#### What the task requires:
Below this sentence is a listing; return exactly its lines from the one with "none -> lime 1x1 brick [587,288,646,367]" to the one with "brown 2x2 slope [95,133,157,204]", both kept, and nothing more.

#### Data in this exercise:
##############################

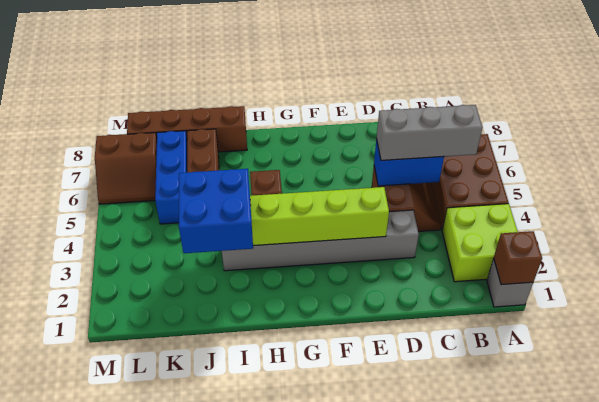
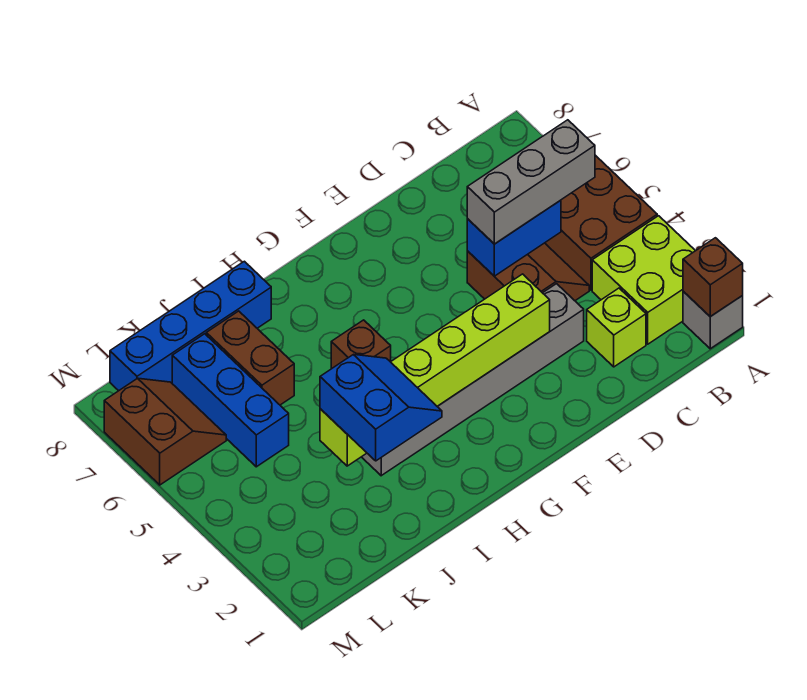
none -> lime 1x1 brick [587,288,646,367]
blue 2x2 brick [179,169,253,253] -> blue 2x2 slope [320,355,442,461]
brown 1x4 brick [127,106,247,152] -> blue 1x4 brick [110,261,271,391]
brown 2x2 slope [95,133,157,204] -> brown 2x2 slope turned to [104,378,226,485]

##############################

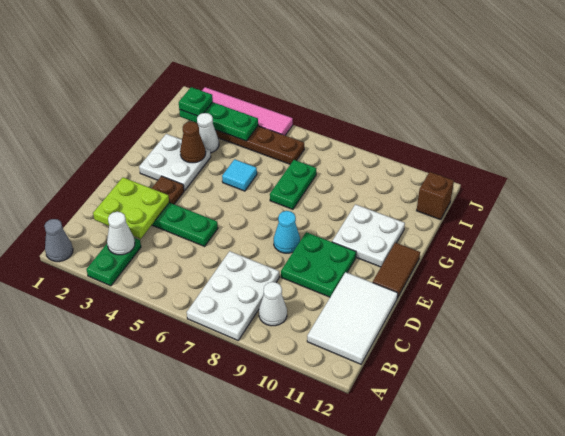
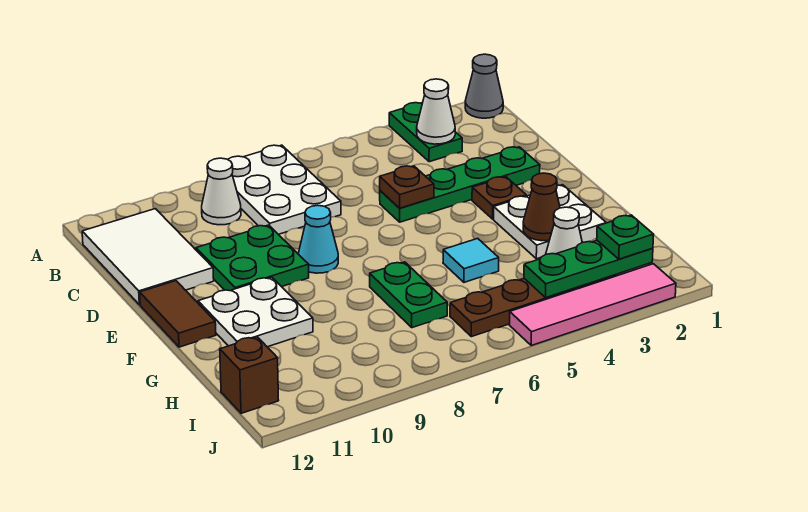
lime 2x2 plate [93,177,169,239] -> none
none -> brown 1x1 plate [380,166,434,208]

##############################

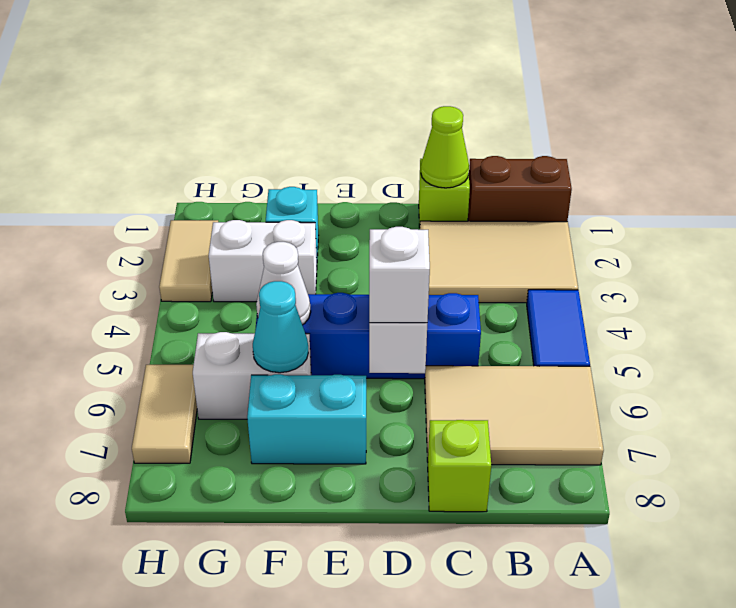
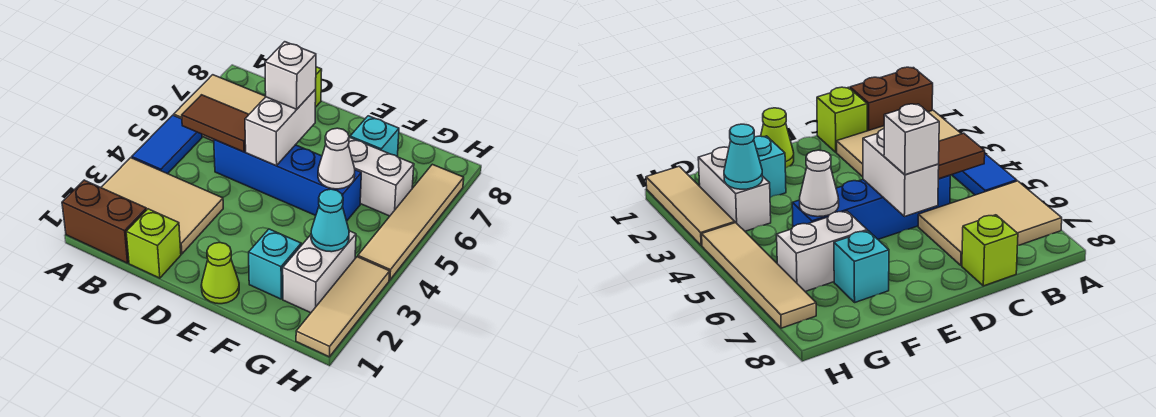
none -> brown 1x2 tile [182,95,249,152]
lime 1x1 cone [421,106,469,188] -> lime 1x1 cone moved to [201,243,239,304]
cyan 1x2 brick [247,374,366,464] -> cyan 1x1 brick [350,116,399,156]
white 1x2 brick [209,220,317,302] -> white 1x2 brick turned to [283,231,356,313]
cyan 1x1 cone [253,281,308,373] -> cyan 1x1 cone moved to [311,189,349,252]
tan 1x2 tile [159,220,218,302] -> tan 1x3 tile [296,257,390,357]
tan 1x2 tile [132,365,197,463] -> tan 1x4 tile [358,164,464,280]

##############################

#### Expected answer:
none -> lime 1x1 brick [587,288,646,367]
blue 2x2 brick [179,169,253,253] -> blue 2x2 slope [320,355,442,461]
brown 1x4 brick [127,106,247,152] -> blue 1x4 brick [110,261,271,391]
brown 2x2 slope [95,133,157,204] -> brown 2x2 slope turned to [104,378,226,485]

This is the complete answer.